(Records excerpted from a collection)
◆ ◆ ◆
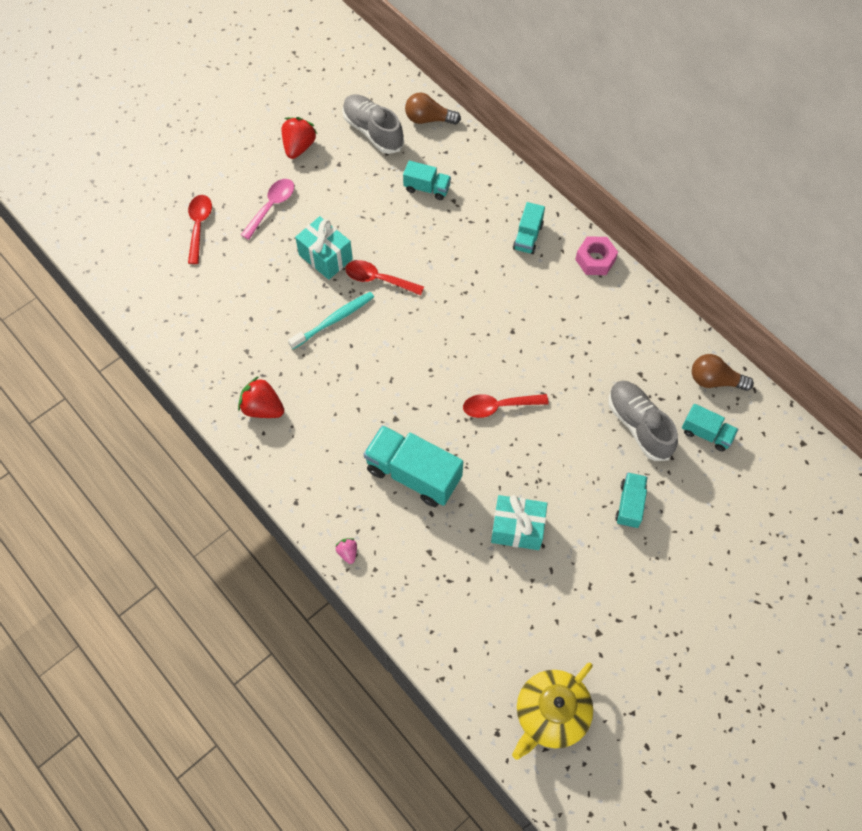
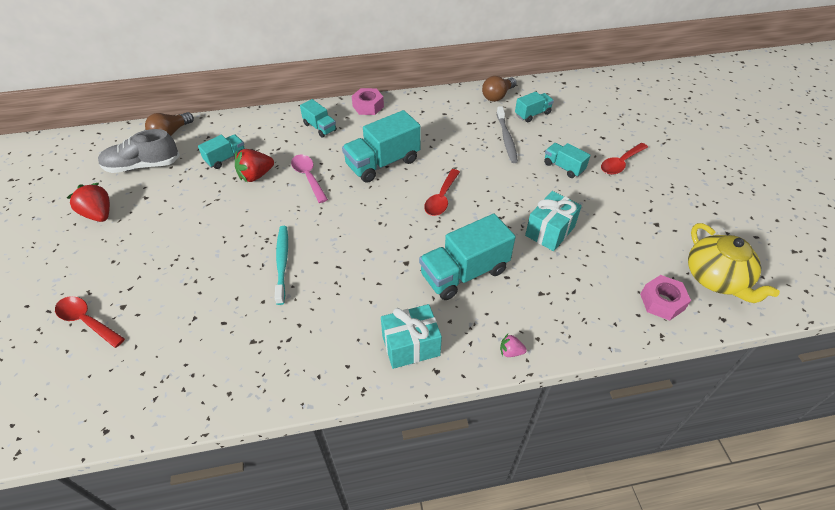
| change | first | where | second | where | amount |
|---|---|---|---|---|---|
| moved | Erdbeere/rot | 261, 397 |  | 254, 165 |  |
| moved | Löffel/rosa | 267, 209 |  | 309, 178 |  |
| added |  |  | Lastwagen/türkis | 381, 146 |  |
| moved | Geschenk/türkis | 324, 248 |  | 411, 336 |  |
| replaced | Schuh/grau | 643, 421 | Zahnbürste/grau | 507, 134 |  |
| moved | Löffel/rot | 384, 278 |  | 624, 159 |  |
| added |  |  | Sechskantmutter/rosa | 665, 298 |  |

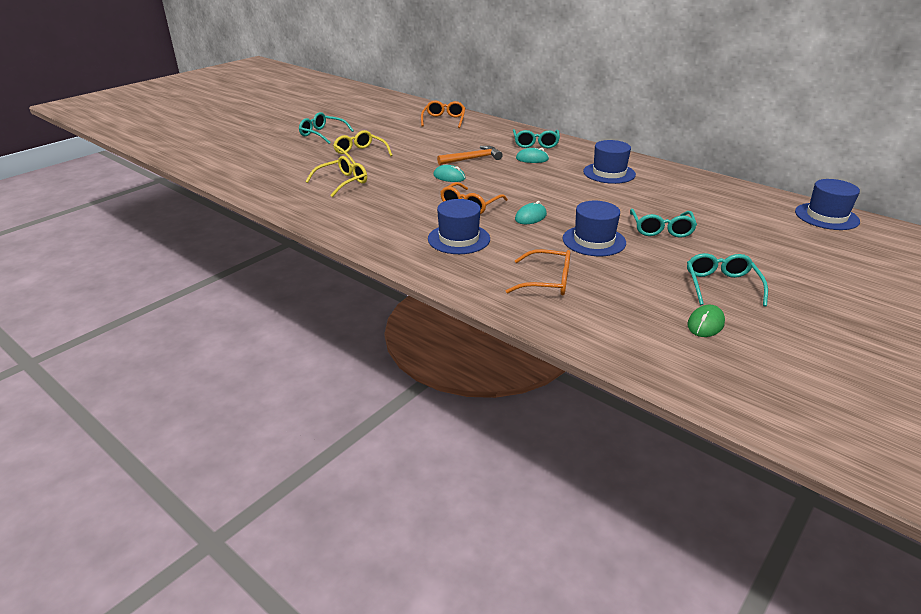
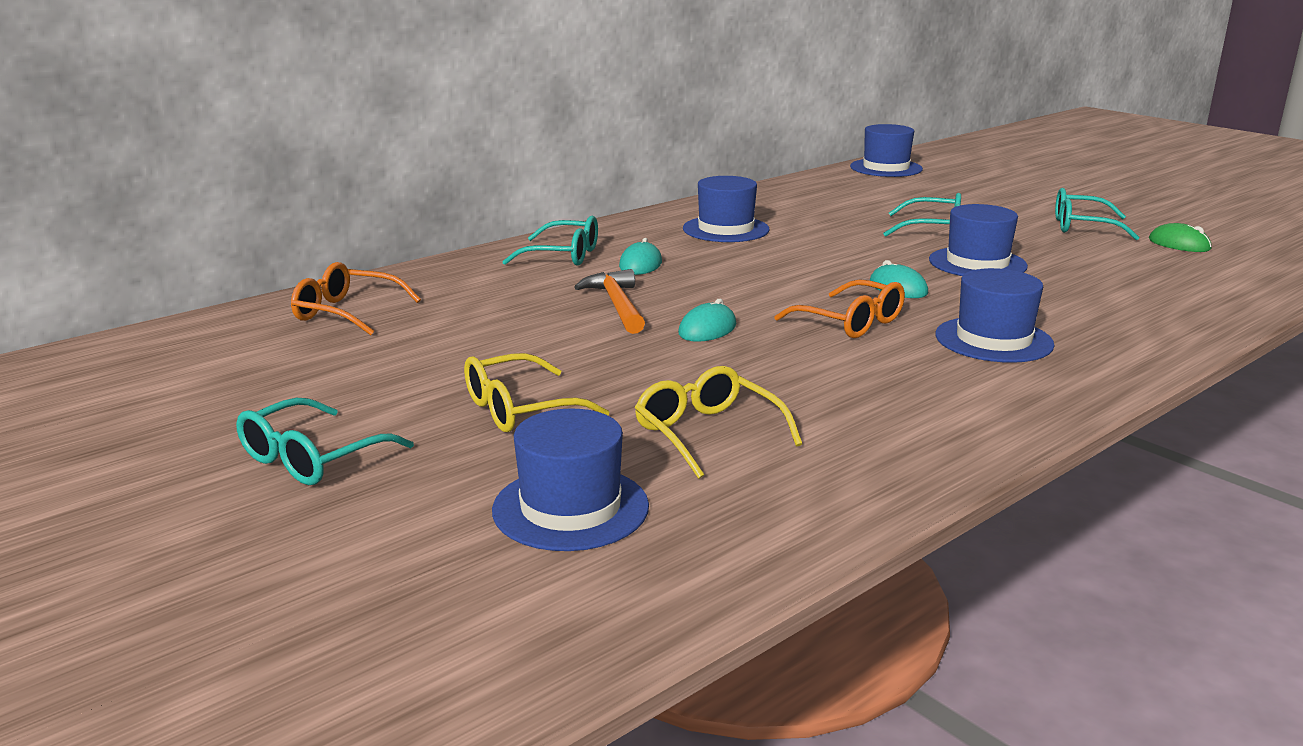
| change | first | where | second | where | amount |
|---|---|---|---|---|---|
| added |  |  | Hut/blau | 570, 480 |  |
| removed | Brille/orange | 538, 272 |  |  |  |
◆ ◆ ◆
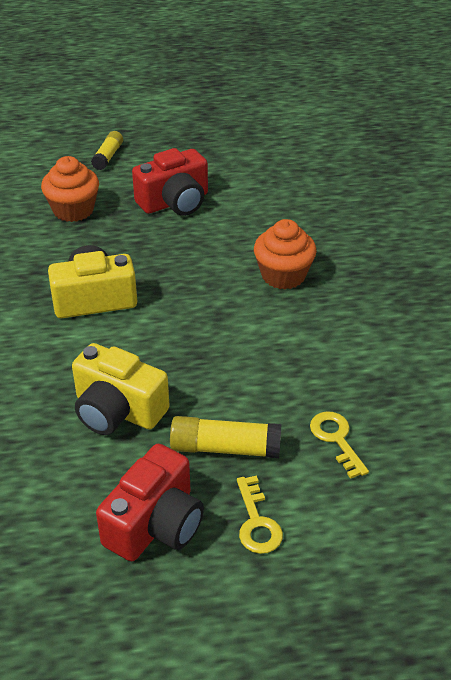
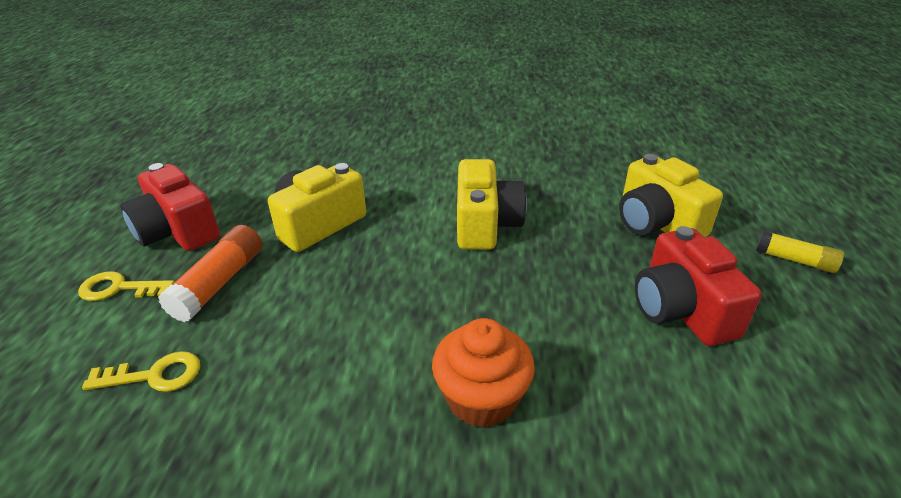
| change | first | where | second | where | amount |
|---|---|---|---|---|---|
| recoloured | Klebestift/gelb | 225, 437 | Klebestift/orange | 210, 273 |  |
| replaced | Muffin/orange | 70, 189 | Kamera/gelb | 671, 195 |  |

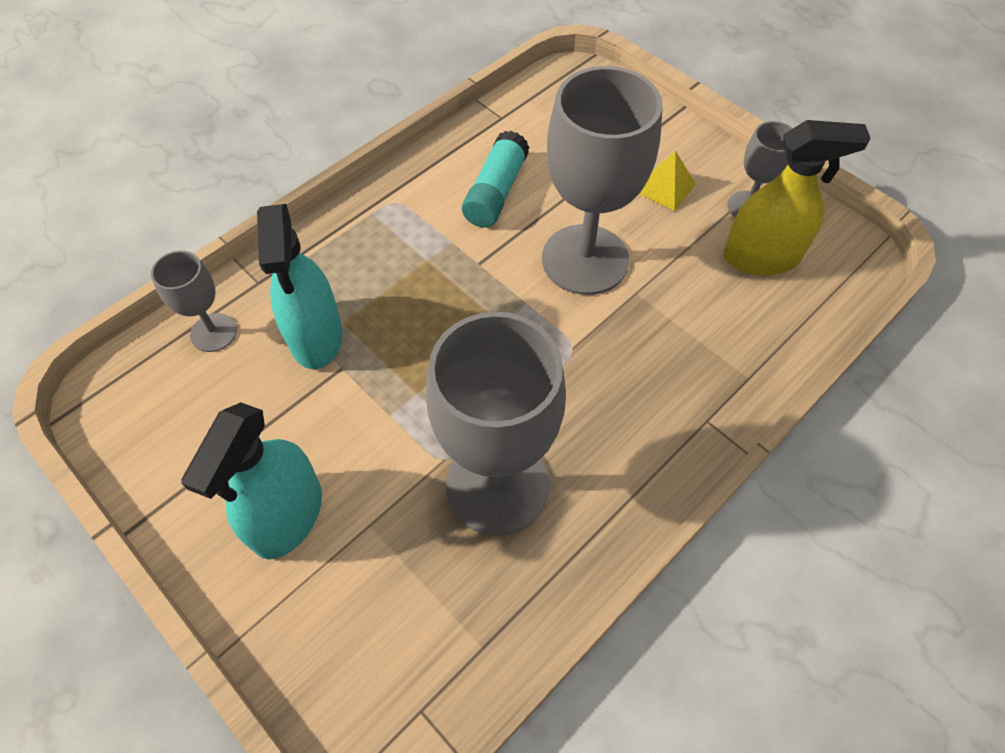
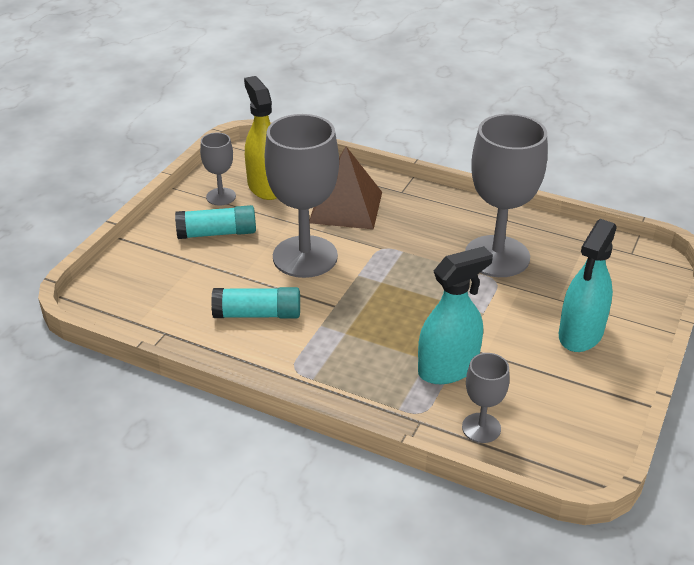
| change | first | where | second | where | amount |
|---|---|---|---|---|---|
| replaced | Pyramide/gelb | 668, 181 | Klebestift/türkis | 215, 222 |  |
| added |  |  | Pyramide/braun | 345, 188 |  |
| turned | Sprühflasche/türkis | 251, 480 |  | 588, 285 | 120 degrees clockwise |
◆ ◆ ◆
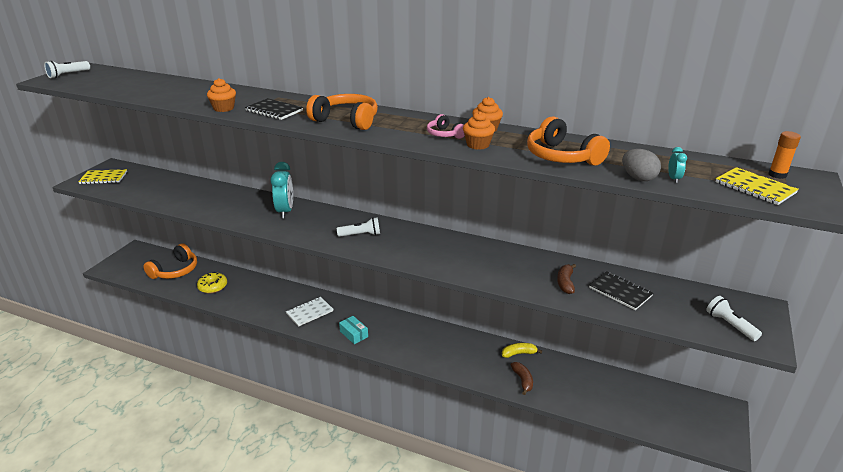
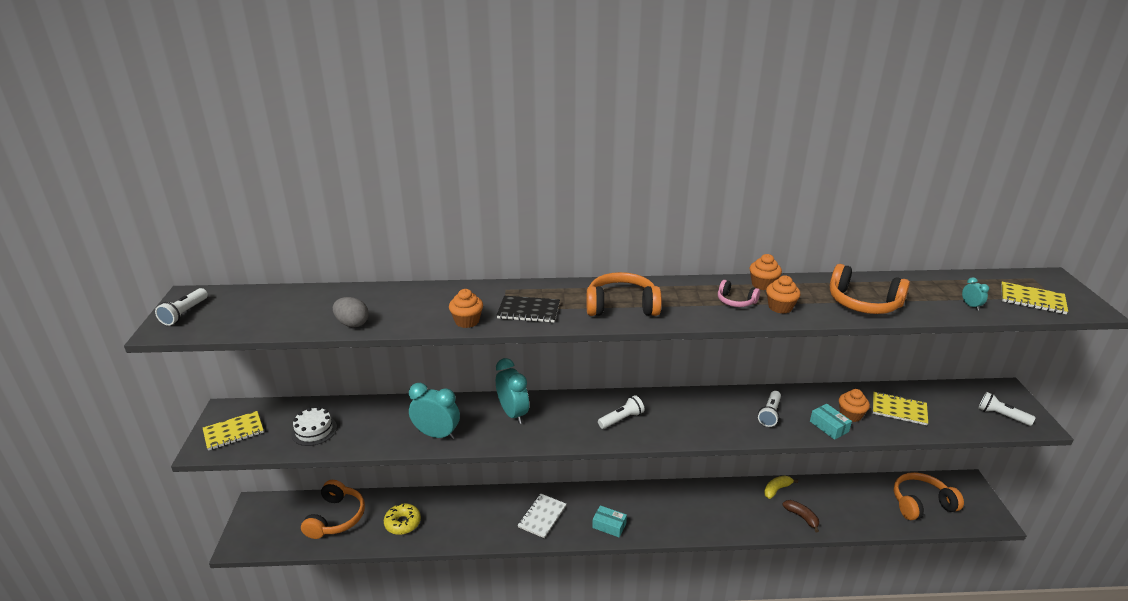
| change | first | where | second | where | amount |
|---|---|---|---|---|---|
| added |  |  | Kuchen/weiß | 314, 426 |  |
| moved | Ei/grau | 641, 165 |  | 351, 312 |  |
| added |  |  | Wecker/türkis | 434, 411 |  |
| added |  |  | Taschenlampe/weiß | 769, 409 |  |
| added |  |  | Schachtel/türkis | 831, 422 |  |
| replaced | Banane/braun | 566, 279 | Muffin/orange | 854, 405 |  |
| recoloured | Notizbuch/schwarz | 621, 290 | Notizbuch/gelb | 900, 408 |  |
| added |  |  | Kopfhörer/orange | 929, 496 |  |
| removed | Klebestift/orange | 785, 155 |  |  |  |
◆ ◆ ◆
Aim of the task: Among the entries, how many lines include the word "Löffel"? Answer with a single number and nothing further.

Result below: 2